··· RECORD EXTRACTS
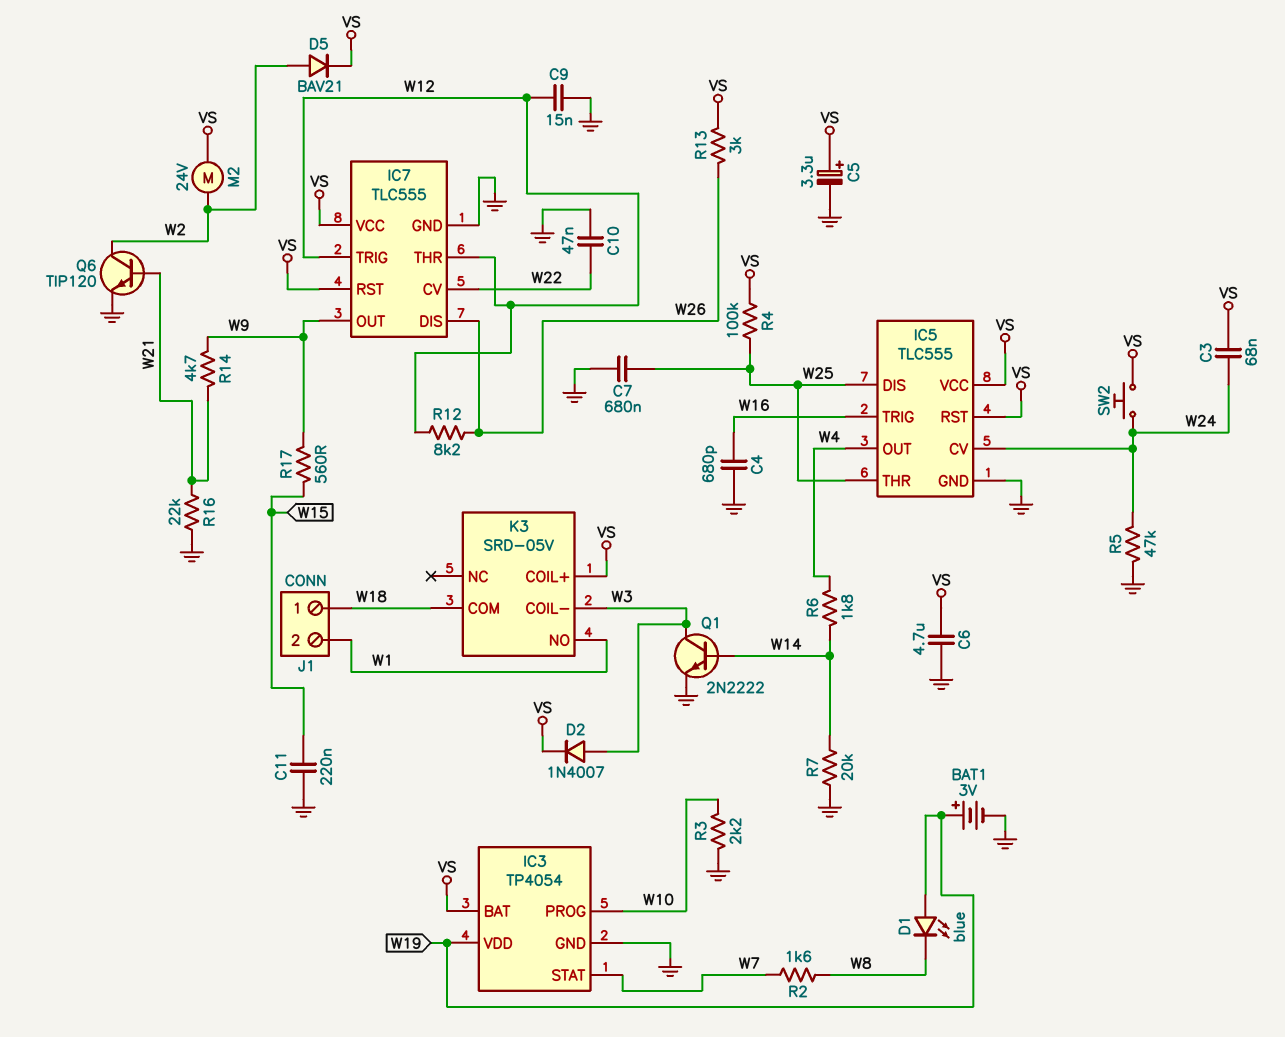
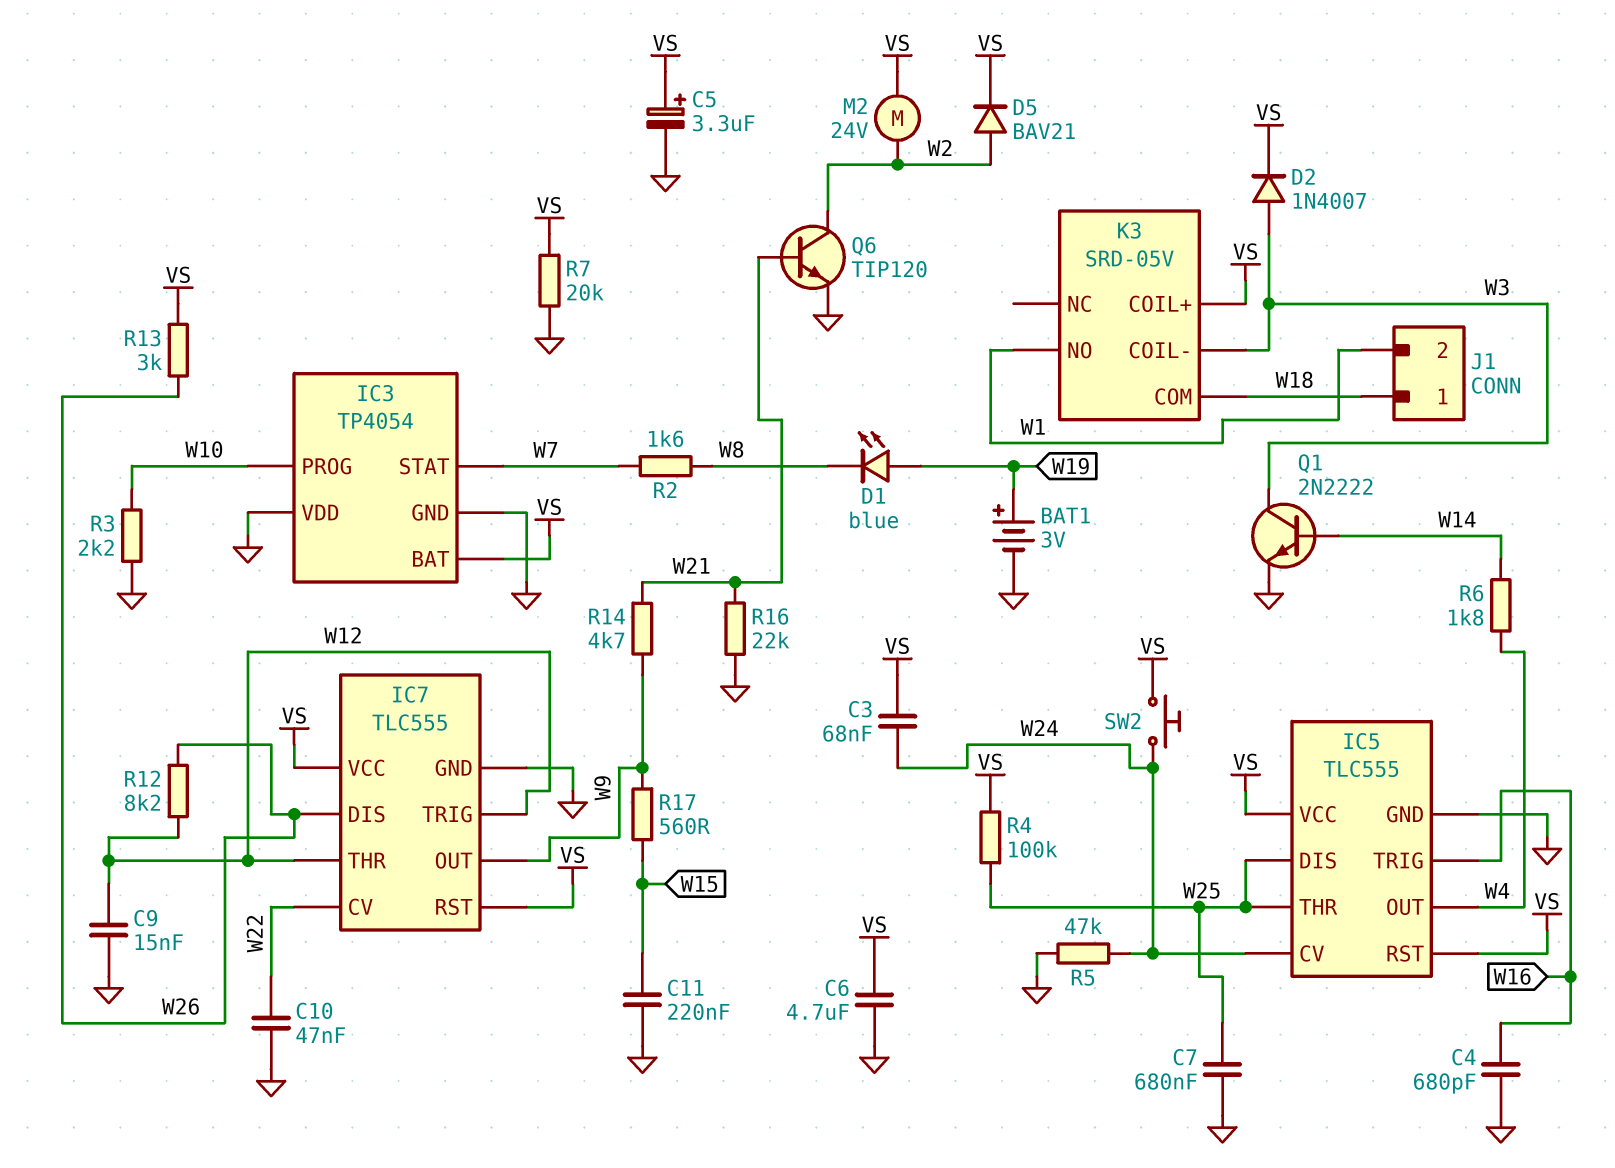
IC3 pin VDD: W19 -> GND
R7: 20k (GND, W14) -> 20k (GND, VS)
······
··· RECORD EXTRACTS
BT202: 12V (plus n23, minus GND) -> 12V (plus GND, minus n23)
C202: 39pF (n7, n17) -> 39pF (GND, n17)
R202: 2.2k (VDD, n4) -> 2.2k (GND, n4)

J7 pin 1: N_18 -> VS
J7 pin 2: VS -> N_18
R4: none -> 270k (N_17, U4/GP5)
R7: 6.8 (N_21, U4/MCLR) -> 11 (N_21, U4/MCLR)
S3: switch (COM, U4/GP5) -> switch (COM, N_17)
······
··· RECORD EXTRACTS
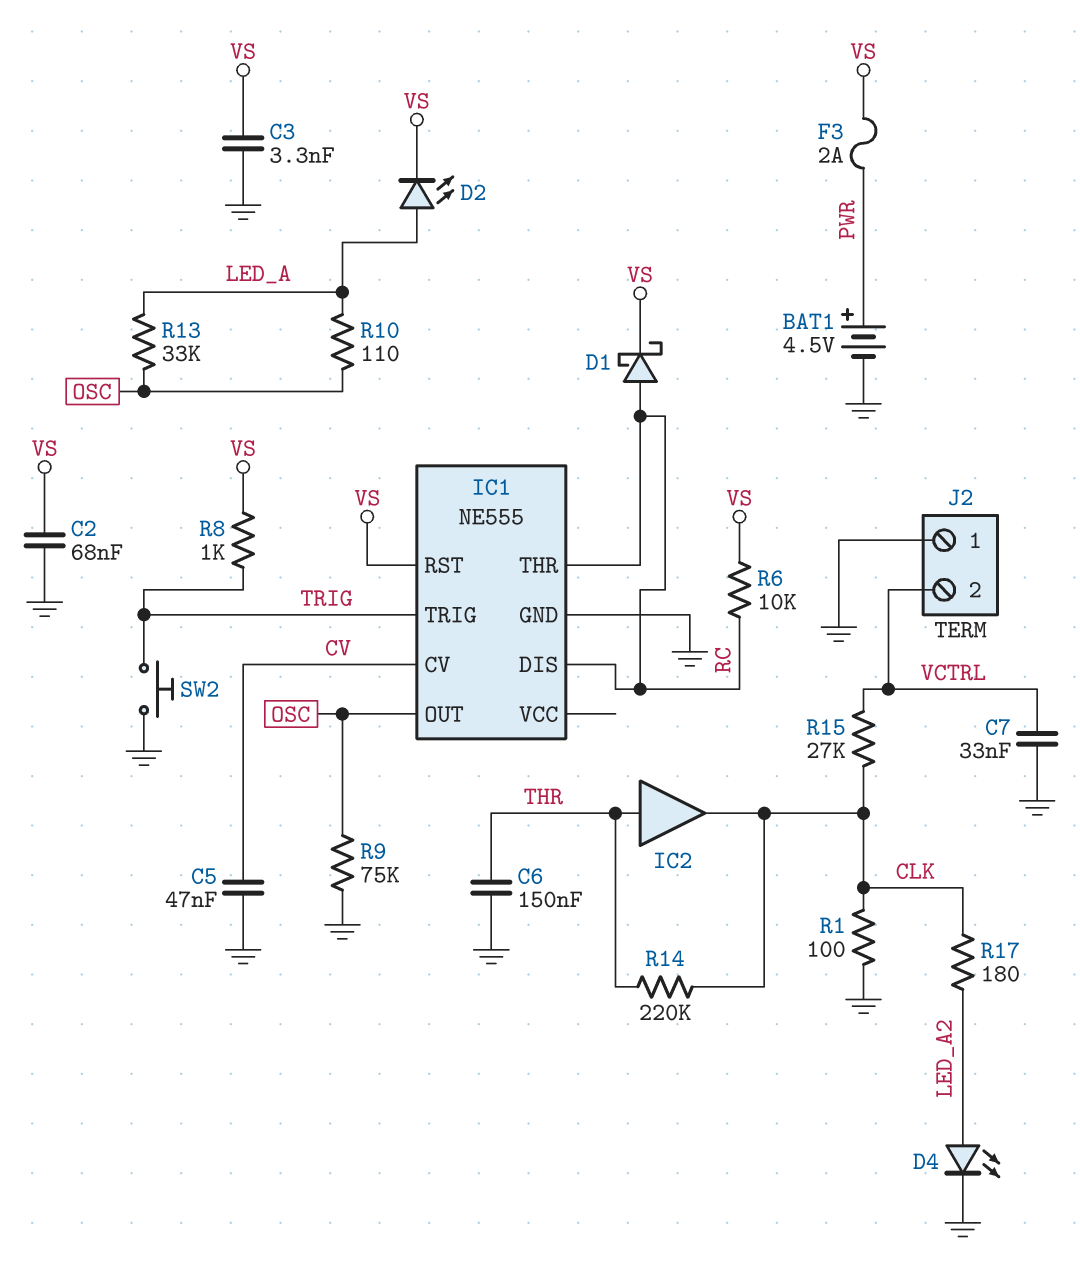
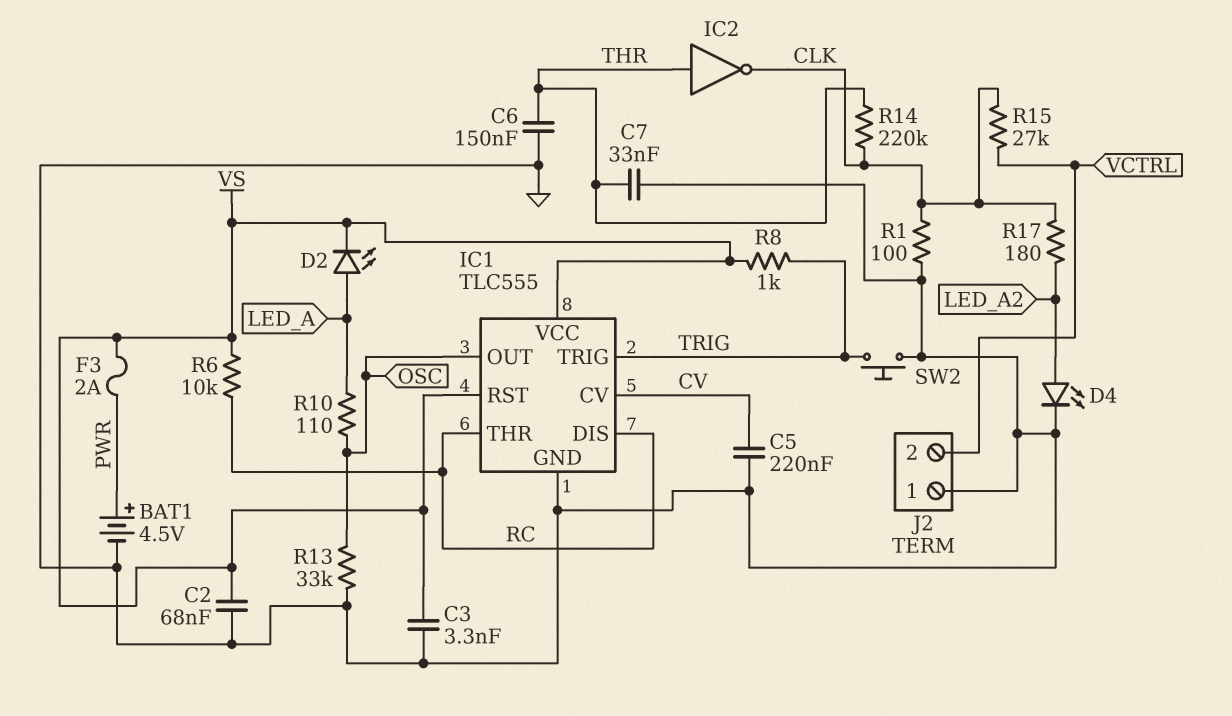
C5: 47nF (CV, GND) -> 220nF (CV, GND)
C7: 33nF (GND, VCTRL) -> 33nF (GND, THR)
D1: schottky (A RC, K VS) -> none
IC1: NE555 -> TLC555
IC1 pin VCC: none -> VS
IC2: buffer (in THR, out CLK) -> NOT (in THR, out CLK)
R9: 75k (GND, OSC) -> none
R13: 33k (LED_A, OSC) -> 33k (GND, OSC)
······
TASK BRIEF:
The line above containing "IC1: NE555 -> TLC555", the line containing "R13: 33k (LED_A, OSC) -> 33k (GND, OSC)", and every line between them are to be transcribed exactly; no other line is wanted.

YOUR RESPONSE:
IC1: NE555 -> TLC555
IC1 pin VCC: none -> VS
IC2: buffer (in THR, out CLK) -> NOT (in THR, out CLK)
R9: 75k (GND, OSC) -> none
R13: 33k (LED_A, OSC) -> 33k (GND, OSC)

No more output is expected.